* **THE INPUT**
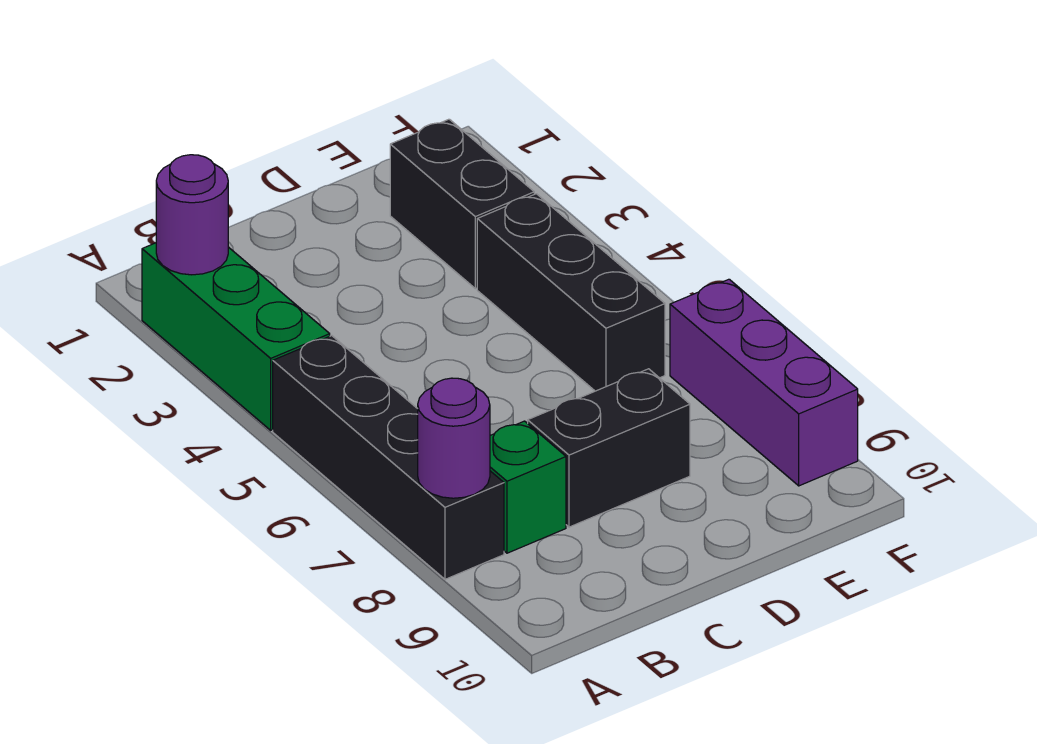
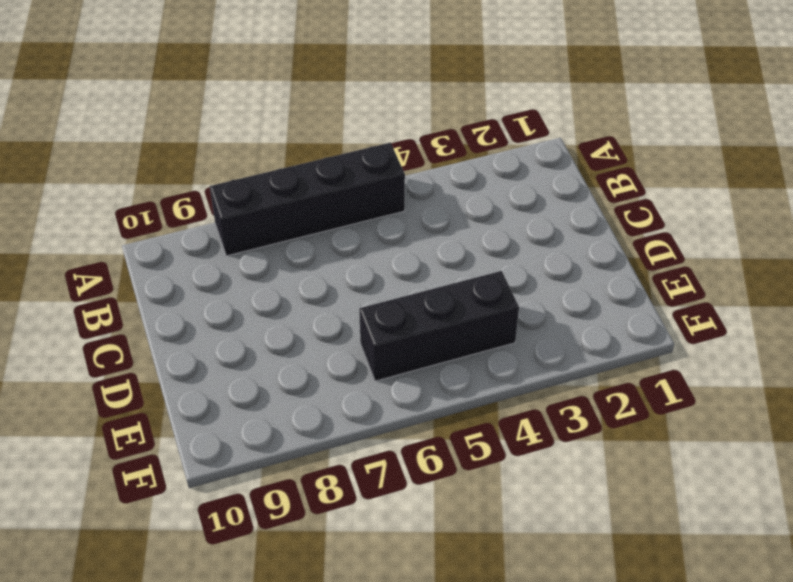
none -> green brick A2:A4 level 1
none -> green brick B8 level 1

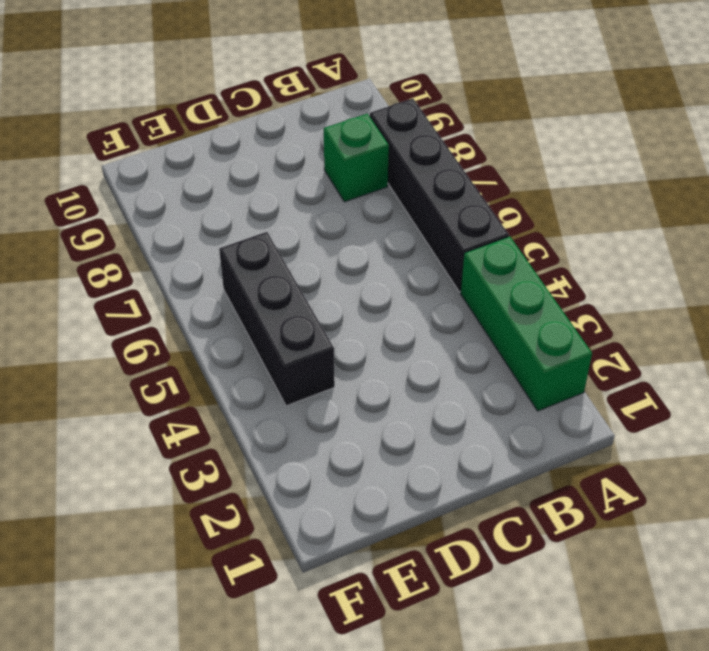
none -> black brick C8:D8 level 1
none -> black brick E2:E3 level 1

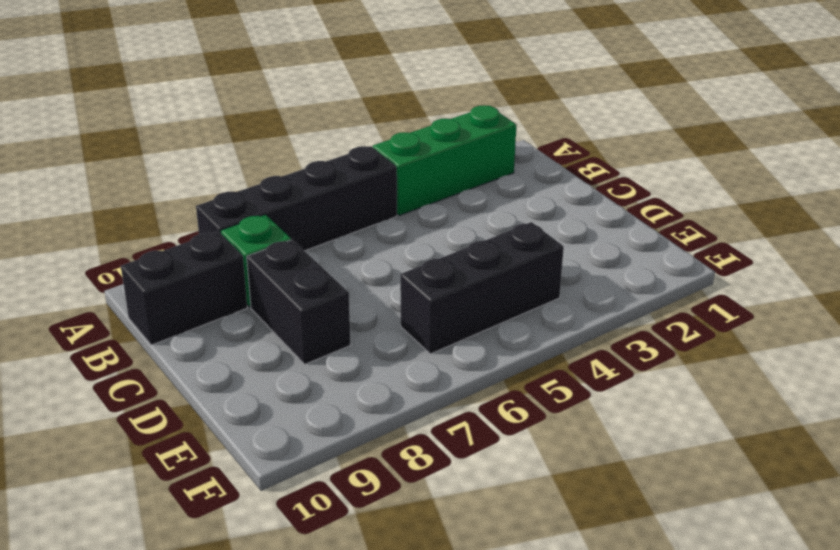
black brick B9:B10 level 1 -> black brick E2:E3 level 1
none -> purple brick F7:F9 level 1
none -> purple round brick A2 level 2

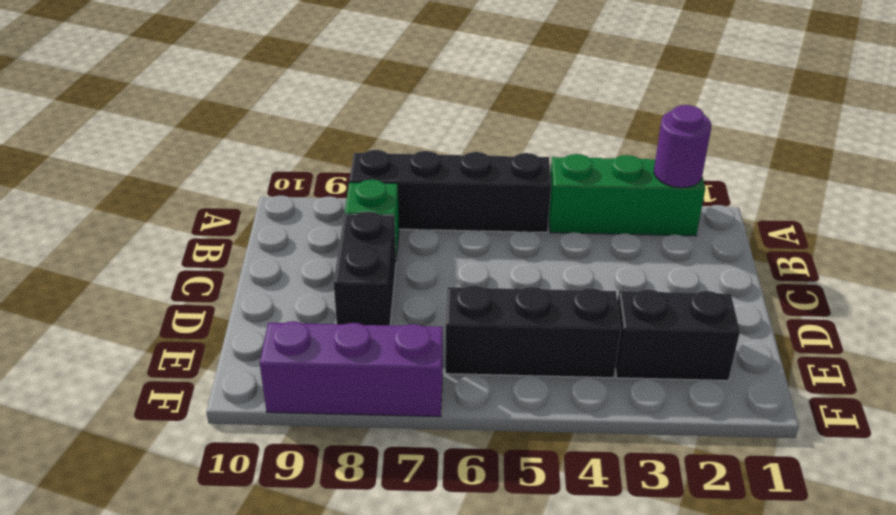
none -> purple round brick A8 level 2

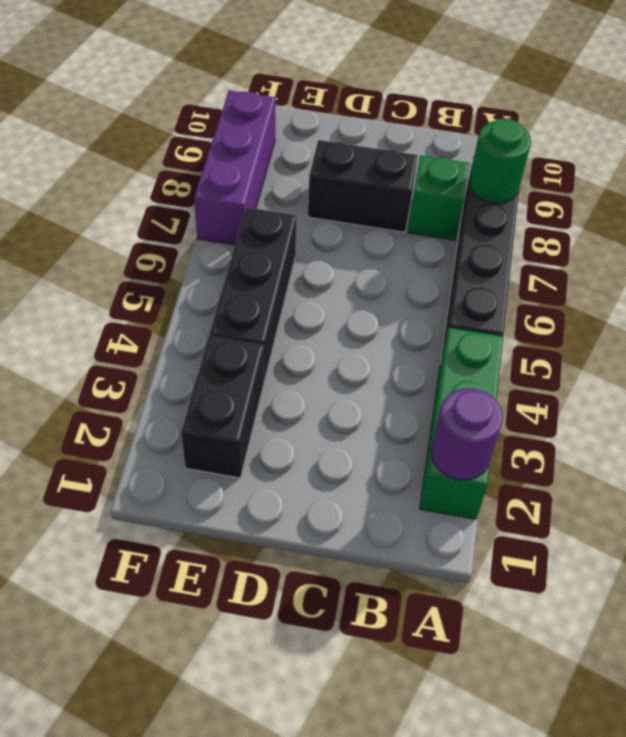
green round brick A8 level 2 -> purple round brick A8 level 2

* **TASK ITEM**
From the line holding "none -> green brick B8 level 1" down to the final line of the entries above, print every line exactly. Pictures do not go in.

* **ANSWER TO THIS PROBLEM**
none -> green brick B8 level 1

none -> black brick C8:D8 level 1
none -> black brick E2:E3 level 1

black brick B9:B10 level 1 -> black brick E2:E3 level 1
none -> purple brick F7:F9 level 1
none -> purple round brick A2 level 2

none -> purple round brick A8 level 2

green round brick A8 level 2 -> purple round brick A8 level 2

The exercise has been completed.